-- EXTRACTED MATERIAL follows --

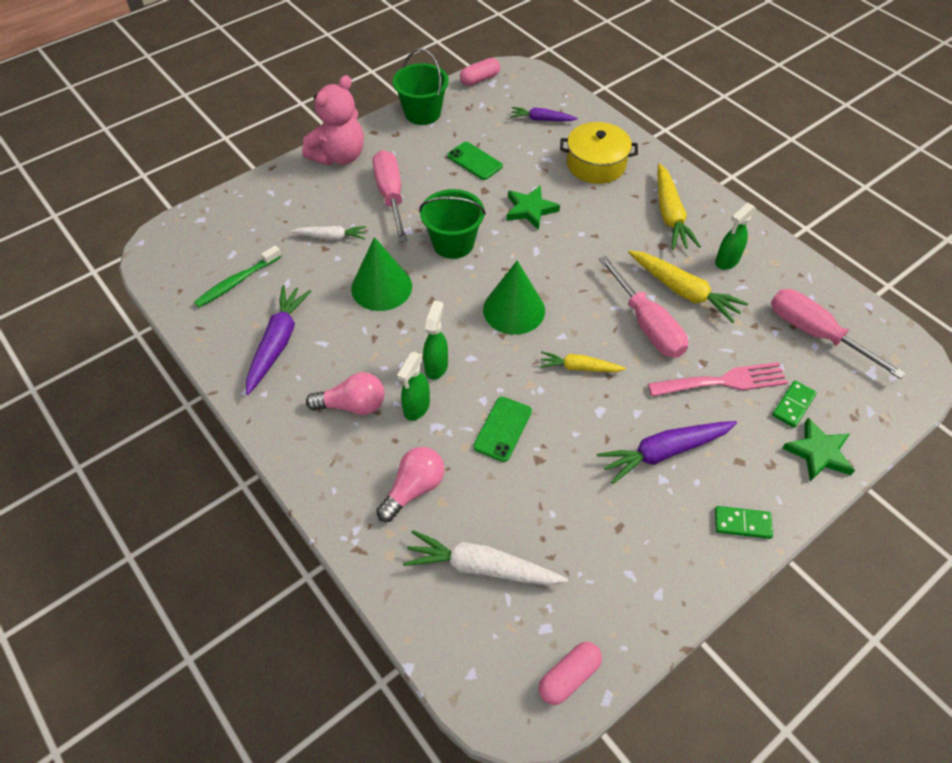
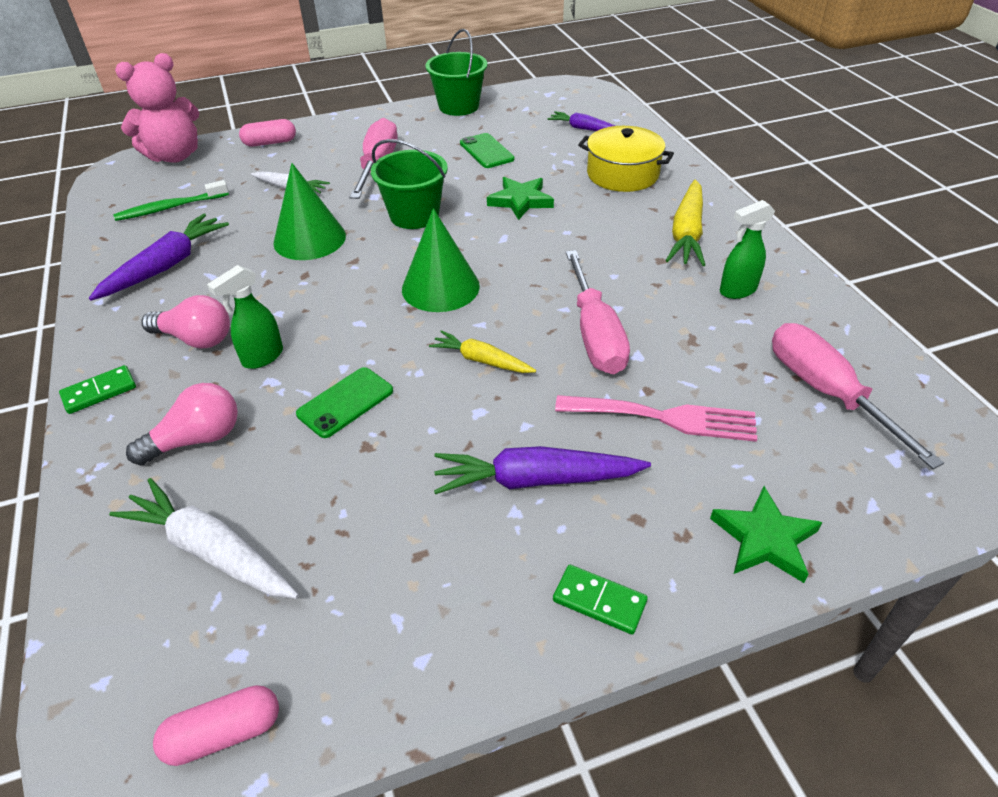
camera: 20 degrees right, 10 degrees down
(339, 156) = (349, 127): pink teddy bear -> pink teddy bear (175, 156)
(436, 366) = (314, 322): green spray bottle -> none
(480, 79) = (537, 89): pink capsule -> pink capsule (270, 143)
(683, 291) = (662, 310): yellow carrot -> none
(793, 405) = (753, 469): green domino -> green domino (99, 392)

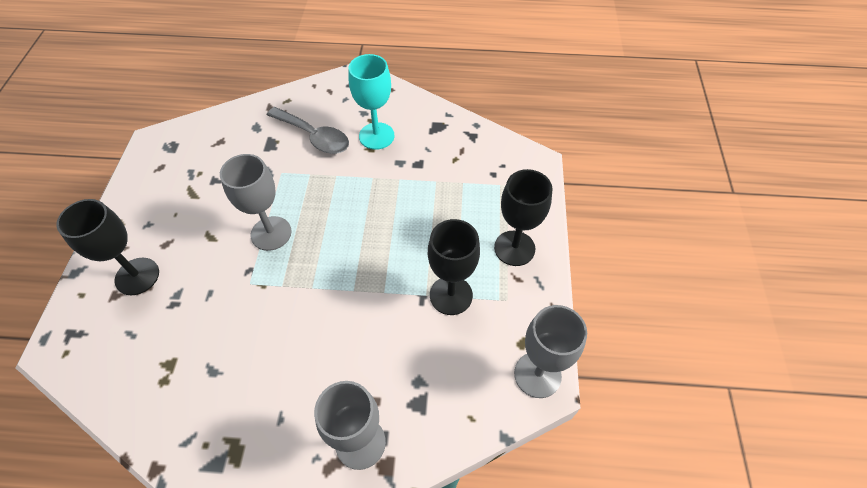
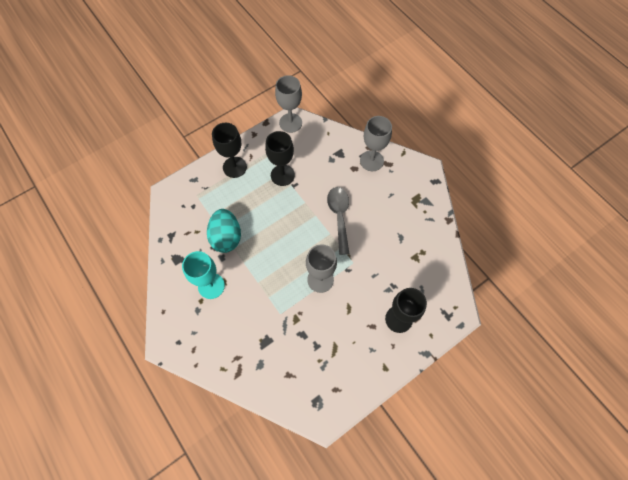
camera: 130 degrees left, 10 degrees up
(314, 137) = (240, 321): grey spoon -> grey spoon (339, 216)
(419, 180) = (226, 237): none -> turquoise egg

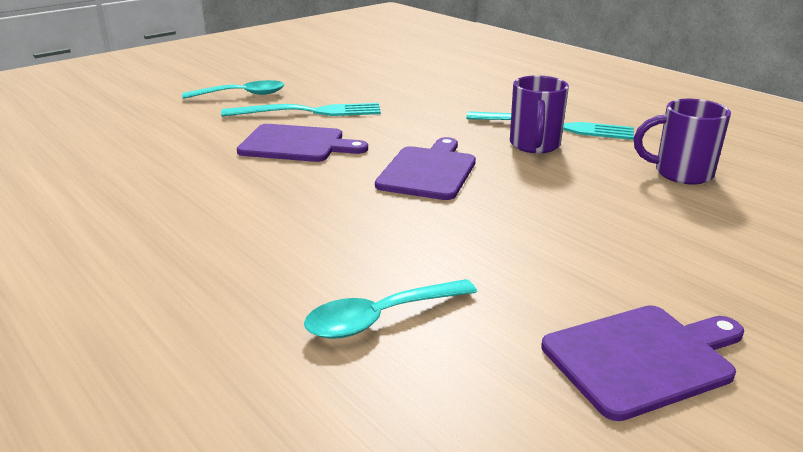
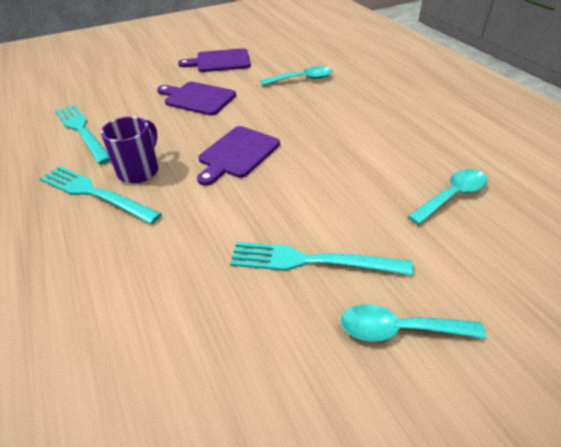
camera: 165 degrees left, 15 degrees up
(150, 159) = (452, 196): none -> turquoise spoon
(296, 144) = (329, 200): purple cutting board -> purple cutting board (197, 98)
(681, 173) = (82, 131): purple mug -> turquoise fork

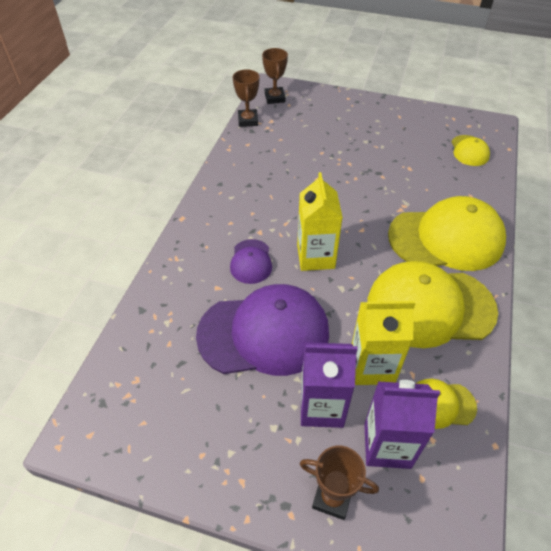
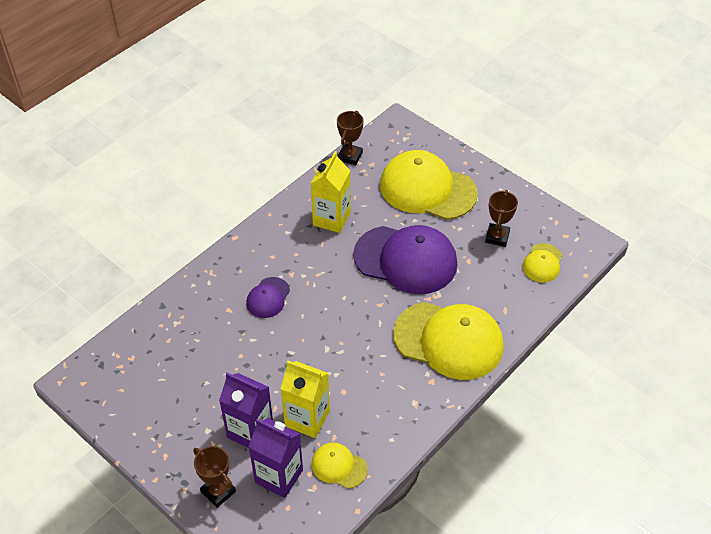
camera: 25 degrees right, 0 degrees up
(264, 333) = (242, 360): purple cap -> purple cap (406, 260)
(274, 98) = (392, 139): brown trophy -> brown trophy (497, 237)
(315, 257) = (323, 314): yellow carton -> yellow carton (331, 219)
(430, 307) = (388, 392): yellow cap -> yellow cap (427, 189)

-- EXTRACTED MATERIAL concluded --

DESCRIPTION OF THE TASK —
Copy the lines exactly as they appear from the opening of the entries above through the line with "(314, 137) = (240, 321): grey", excluding all pictures.

RESULT —
camera: 20 degrees right, 10 degrees down
(339, 156) = (349, 127): pink teddy bear -> pink teddy bear (175, 156)
(436, 366) = (314, 322): green spray bottle -> none
(480, 79) = (537, 89): pink capsule -> pink capsule (270, 143)
(683, 291) = (662, 310): yellow carrot -> none
(793, 405) = (753, 469): green domino -> green domino (99, 392)

camera: 130 degrees left, 10 degrees up
(314, 137) = (240, 321): grey spoon -> grey spoon (339, 216)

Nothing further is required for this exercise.